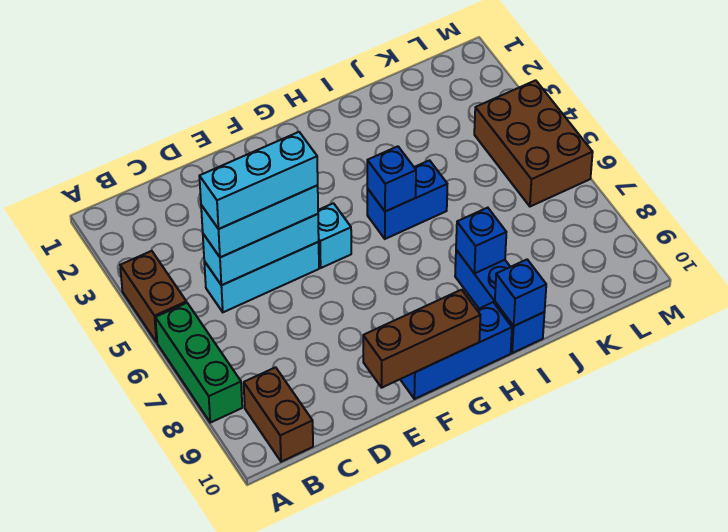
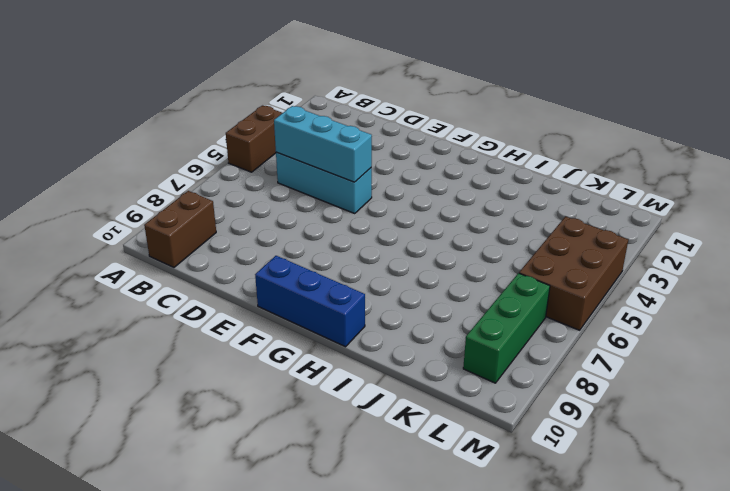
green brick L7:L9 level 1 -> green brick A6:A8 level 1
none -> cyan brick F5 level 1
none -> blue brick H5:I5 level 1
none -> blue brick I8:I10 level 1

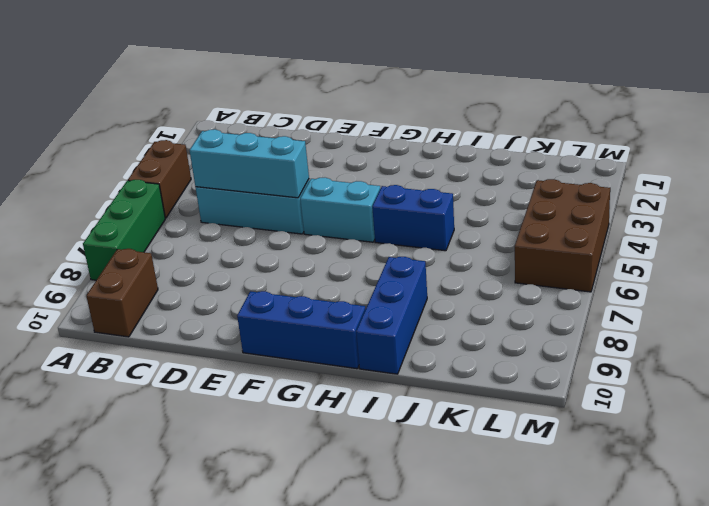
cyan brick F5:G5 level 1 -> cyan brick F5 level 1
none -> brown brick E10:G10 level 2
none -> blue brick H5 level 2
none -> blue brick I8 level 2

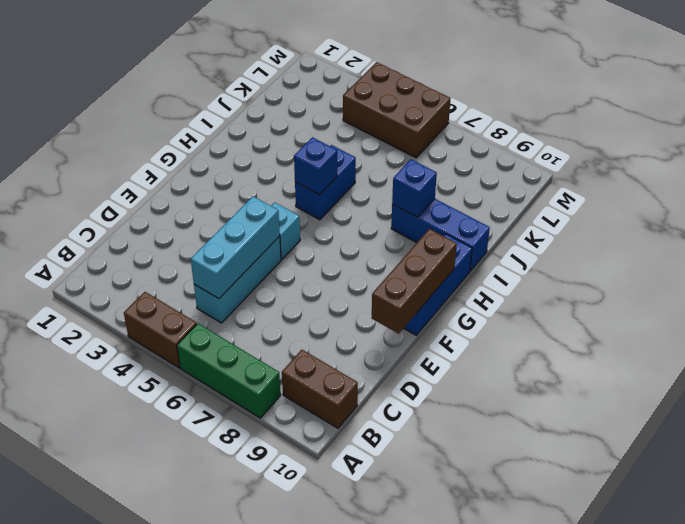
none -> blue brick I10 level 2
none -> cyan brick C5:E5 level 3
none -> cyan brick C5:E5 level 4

* * *

-- Prompt --
Exclude the pictures and give back the rest of the data above exactly as written.

-- Result --
green brick L7:L9 level 1 -> green brick A6:A8 level 1
none -> cyan brick F5 level 1
none -> blue brick H5:I5 level 1
none -> blue brick I8:I10 level 1

cyan brick F5:G5 level 1 -> cyan brick F5 level 1
none -> brown brick E10:G10 level 2
none -> blue brick H5 level 2
none -> blue brick I8 level 2

none -> blue brick I10 level 2
none -> cyan brick C5:E5 level 3
none -> cyan brick C5:E5 level 4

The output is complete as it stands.